[Colored object listings]

>>>>>

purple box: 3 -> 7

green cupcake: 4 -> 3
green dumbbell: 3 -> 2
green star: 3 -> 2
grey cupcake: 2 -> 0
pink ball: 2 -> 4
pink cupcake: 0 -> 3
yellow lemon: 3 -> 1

<<<<<

### PROBLEM REQUIREMENTS
From the line containing "green cupcake: 4 -> 3" through the last line of the records, output each line exactly and nothing more.

### THE COMPLETED TASK
green cupcake: 4 -> 3
green dumbbell: 3 -> 2
green star: 3 -> 2
grey cupcake: 2 -> 0
pink ball: 2 -> 4
pink cupcake: 0 -> 3
yellow lemon: 3 -> 1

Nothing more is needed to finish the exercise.